**How to complete this task:**
Reproduce exactly, from the data that follows, the line with "C16: 220nF (NET2, NET5)", the line with "TP1: test point (VS) -> none", and every line that lies between them.

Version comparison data
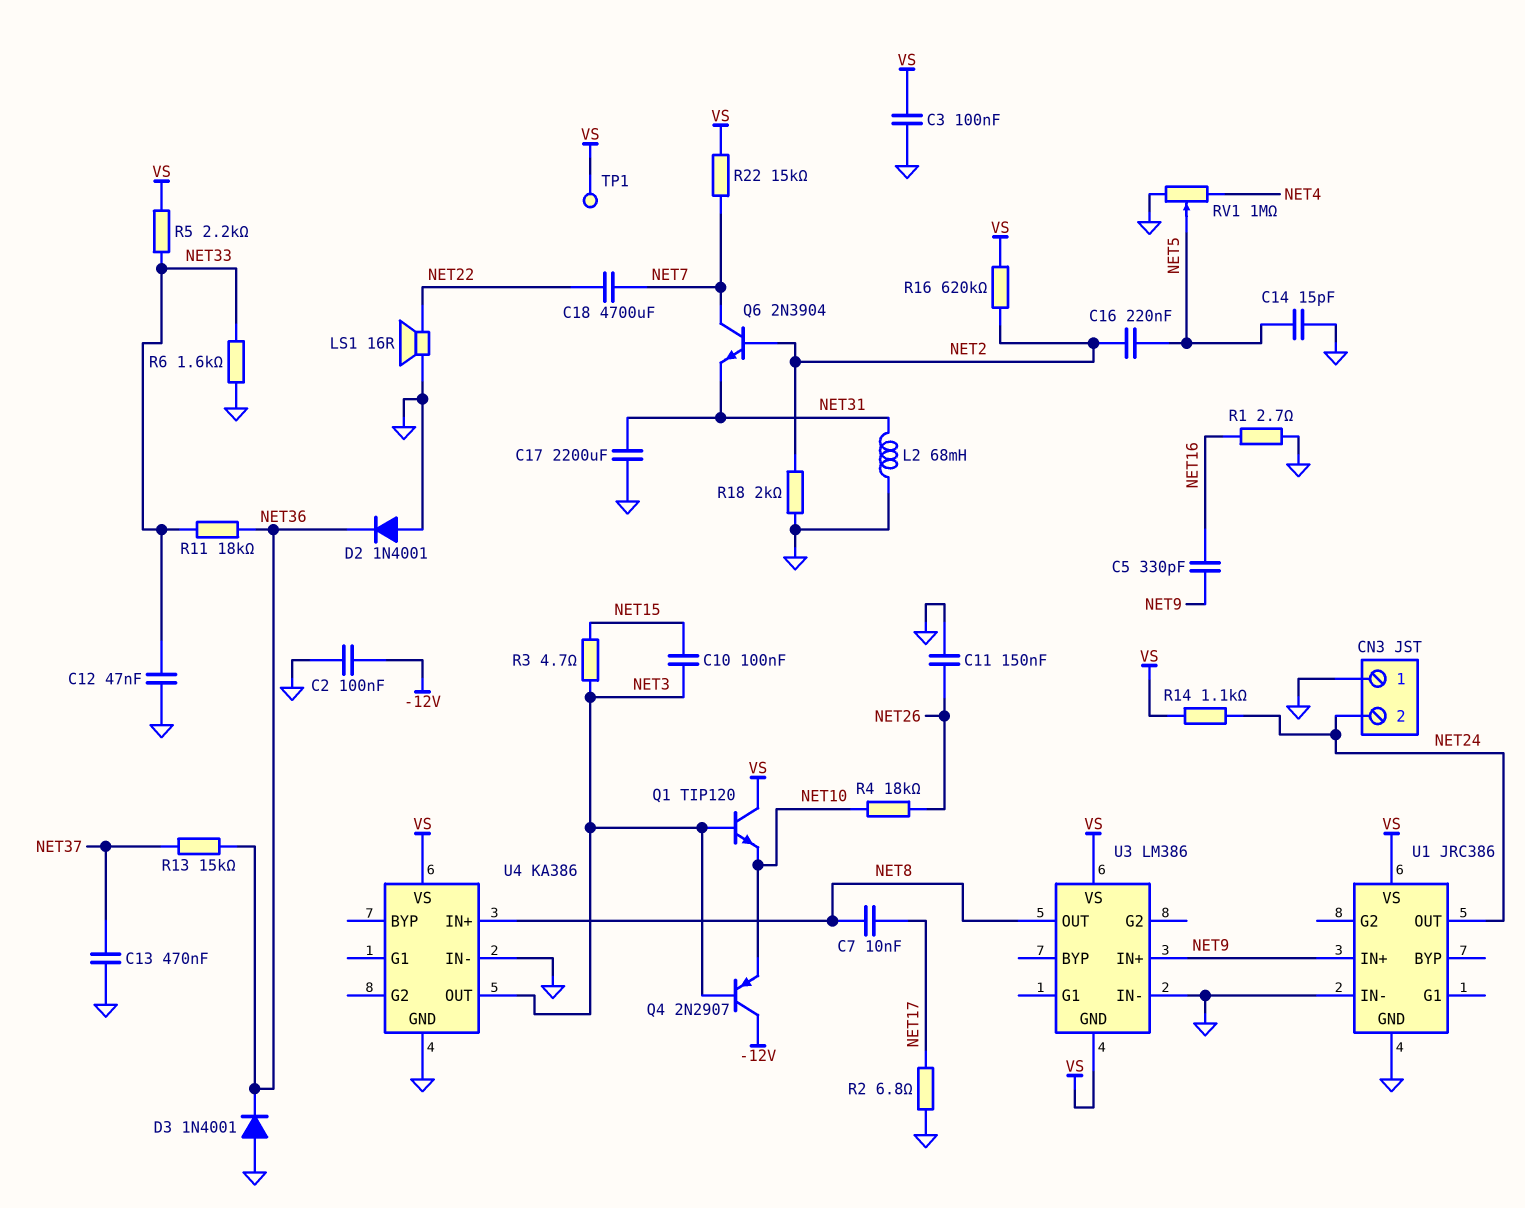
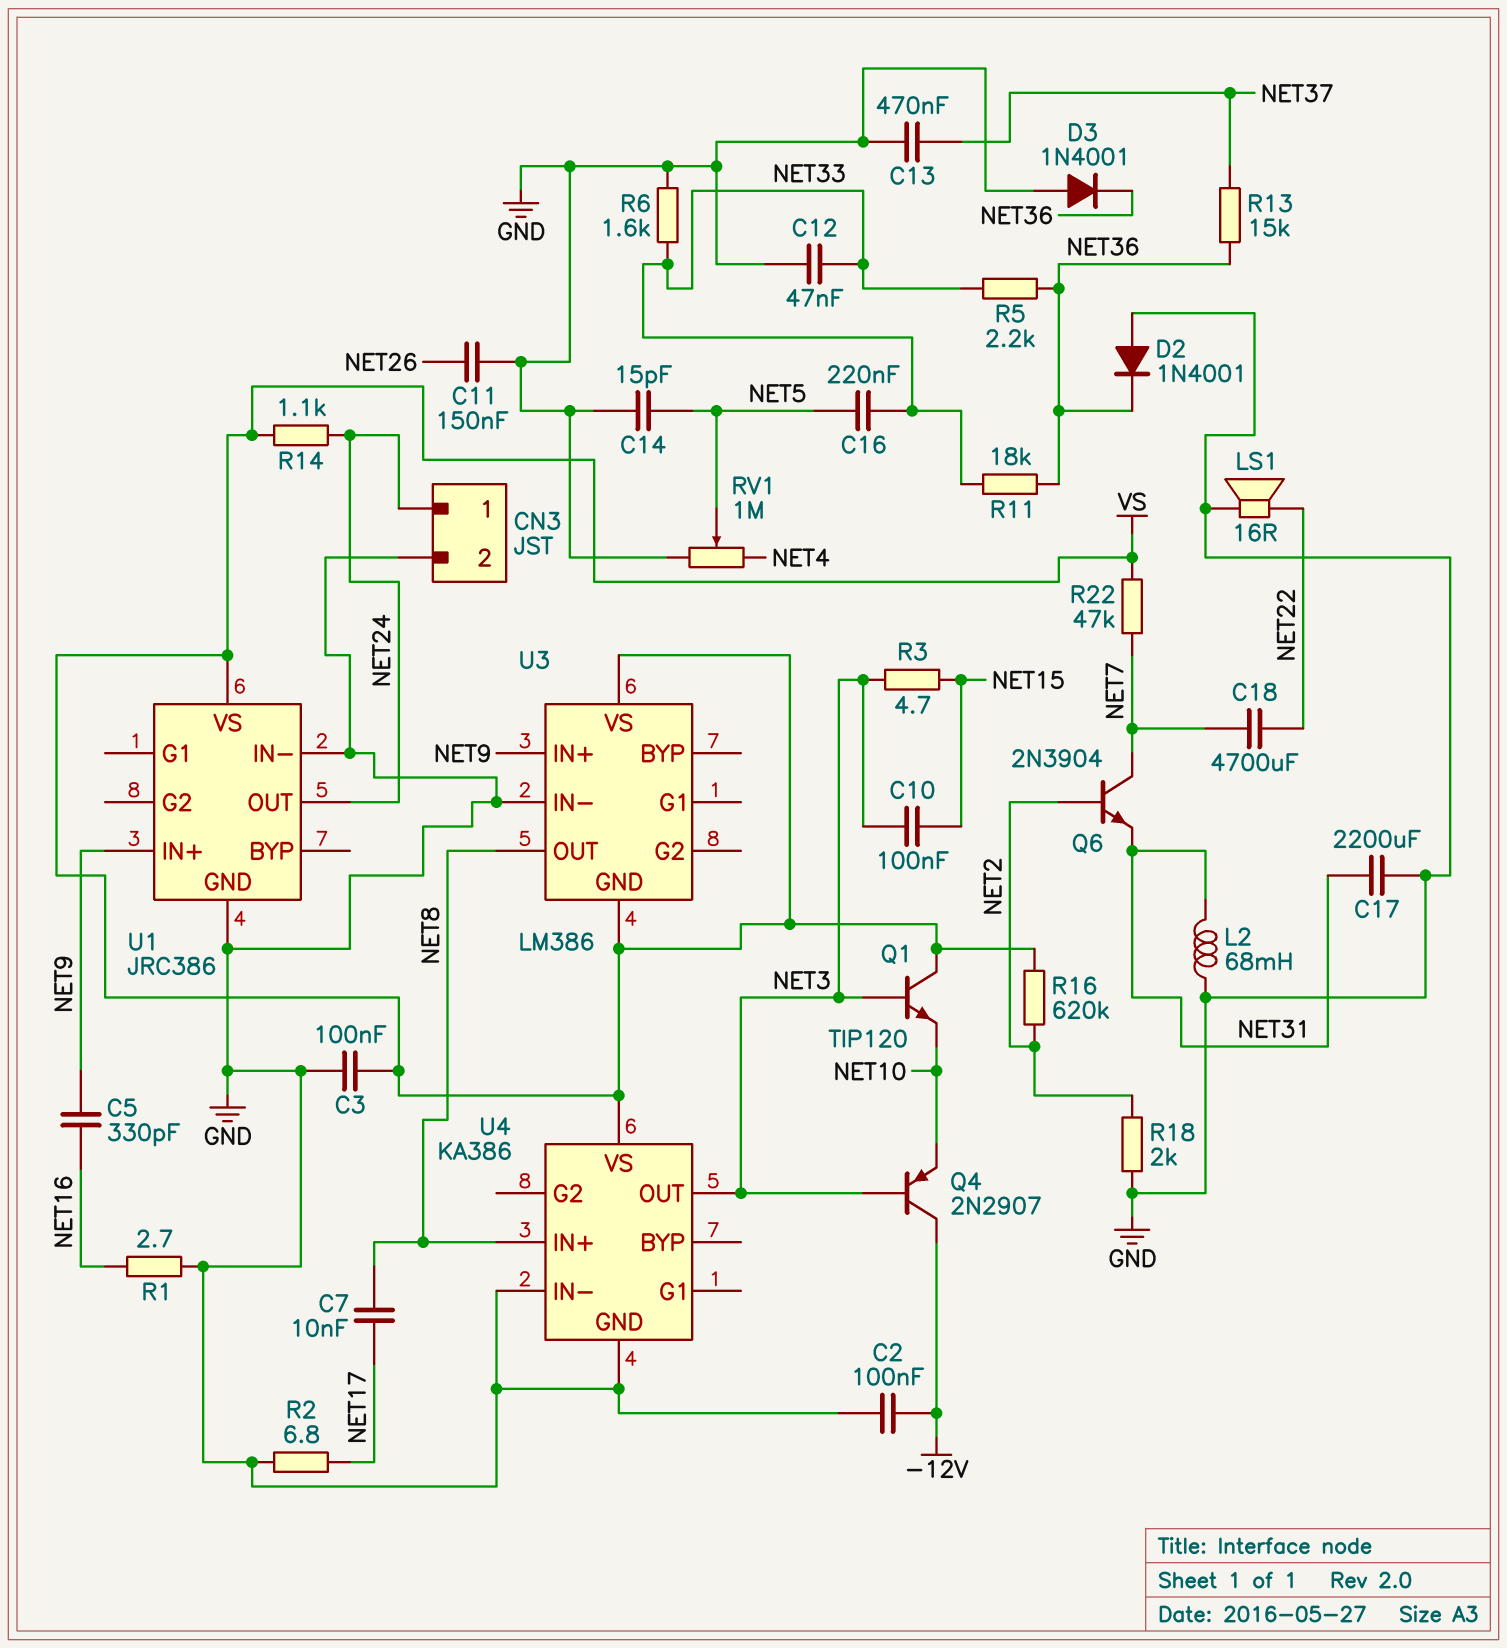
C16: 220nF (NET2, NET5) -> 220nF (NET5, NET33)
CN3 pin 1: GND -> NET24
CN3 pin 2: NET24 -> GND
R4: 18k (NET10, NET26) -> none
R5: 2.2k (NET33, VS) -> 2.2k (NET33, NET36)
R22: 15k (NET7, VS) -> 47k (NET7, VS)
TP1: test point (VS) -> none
...
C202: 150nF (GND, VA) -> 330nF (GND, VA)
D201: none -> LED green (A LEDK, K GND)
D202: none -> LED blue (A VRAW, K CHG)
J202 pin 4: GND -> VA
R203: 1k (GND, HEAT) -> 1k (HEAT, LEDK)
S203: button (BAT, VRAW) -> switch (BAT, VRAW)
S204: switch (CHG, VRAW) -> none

**Result of the exercise:**
C16: 220nF (NET2, NET5) -> 220nF (NET5, NET33)
CN3 pin 1: GND -> NET24
CN3 pin 2: NET24 -> GND
R4: 18k (NET10, NET26) -> none
R5: 2.2k (NET33, VS) -> 2.2k (NET33, NET36)
R22: 15k (NET7, VS) -> 47k (NET7, VS)
TP1: test point (VS) -> none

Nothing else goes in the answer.